■ GOAL OF THE EXERCISE ■
Among the entries below, find each line holding "unclassified" and return it.

■ EXTRACTED DATA ■
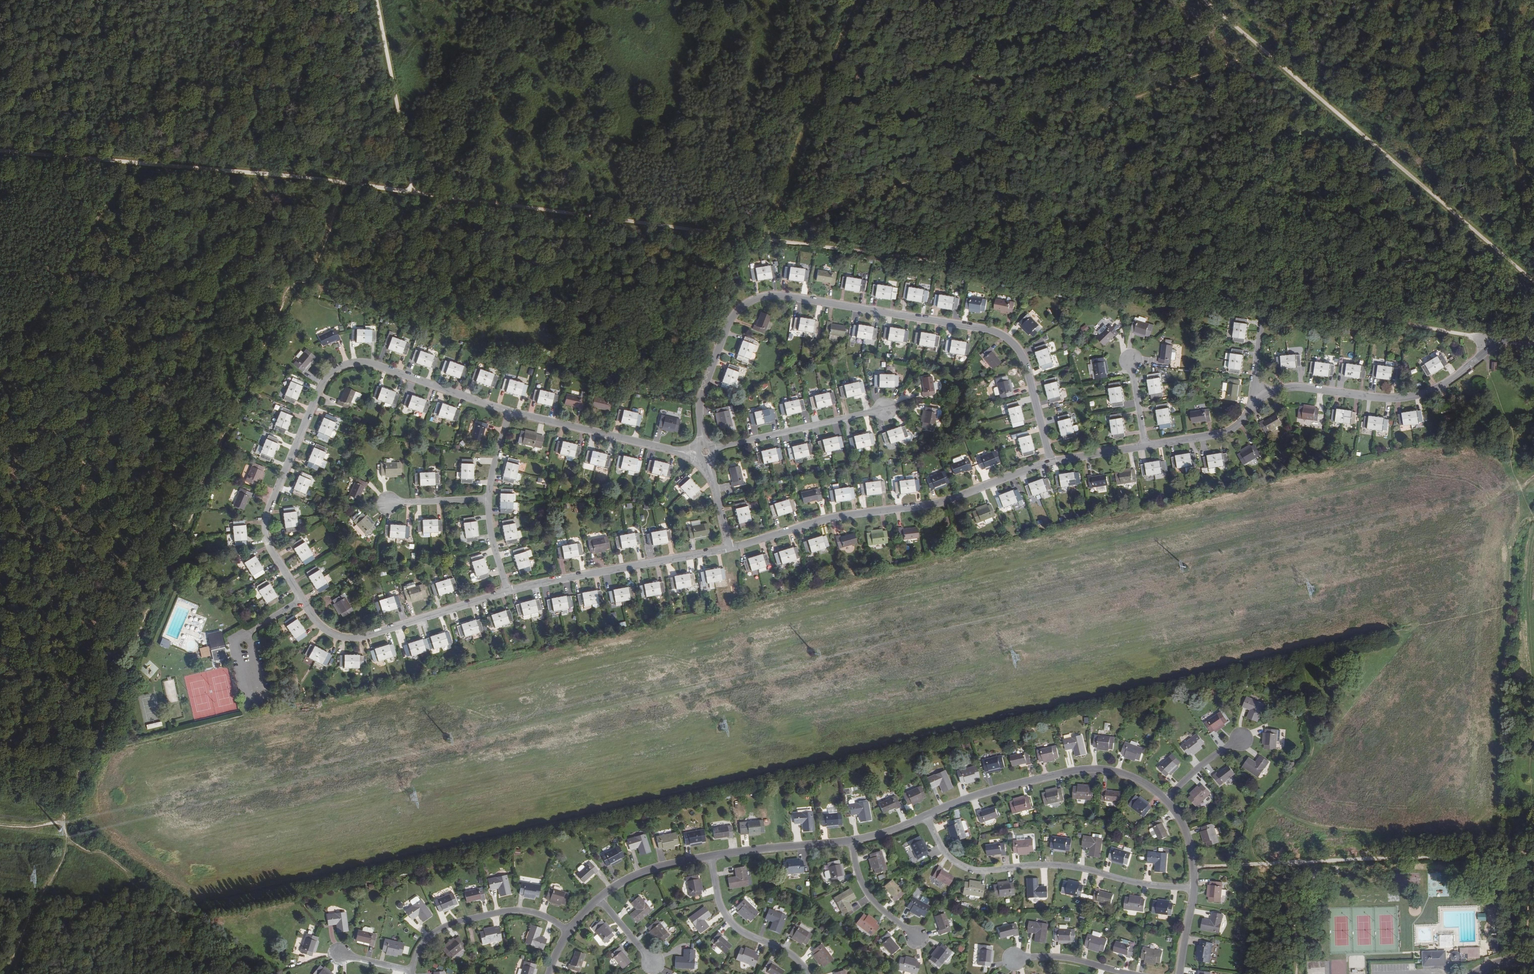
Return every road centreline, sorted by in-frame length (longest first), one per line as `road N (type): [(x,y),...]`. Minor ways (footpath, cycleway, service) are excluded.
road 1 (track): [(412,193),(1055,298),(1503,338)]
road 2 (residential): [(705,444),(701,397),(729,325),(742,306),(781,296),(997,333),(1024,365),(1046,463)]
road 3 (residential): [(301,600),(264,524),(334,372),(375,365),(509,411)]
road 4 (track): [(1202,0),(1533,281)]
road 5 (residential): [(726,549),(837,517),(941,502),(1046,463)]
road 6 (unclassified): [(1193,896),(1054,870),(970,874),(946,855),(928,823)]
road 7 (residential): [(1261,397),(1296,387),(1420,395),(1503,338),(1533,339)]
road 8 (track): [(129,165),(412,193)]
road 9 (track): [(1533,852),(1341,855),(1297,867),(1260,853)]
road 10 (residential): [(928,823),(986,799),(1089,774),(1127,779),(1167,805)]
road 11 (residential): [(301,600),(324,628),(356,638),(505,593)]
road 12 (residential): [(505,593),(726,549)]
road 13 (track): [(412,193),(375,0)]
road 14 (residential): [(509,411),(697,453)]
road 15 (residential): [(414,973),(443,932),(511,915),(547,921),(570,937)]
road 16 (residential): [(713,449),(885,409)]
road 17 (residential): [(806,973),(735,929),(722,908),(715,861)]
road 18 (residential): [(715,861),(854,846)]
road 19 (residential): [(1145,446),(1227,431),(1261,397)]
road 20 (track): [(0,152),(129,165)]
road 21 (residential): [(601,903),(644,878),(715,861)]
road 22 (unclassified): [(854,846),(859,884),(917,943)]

■ REPLY ■
road 6 (unclassified): [(1193,896),(1054,870),(970,874),(946,855),(928,823)]
road 22 (unclassified): [(854,846),(859,884),(917,943)]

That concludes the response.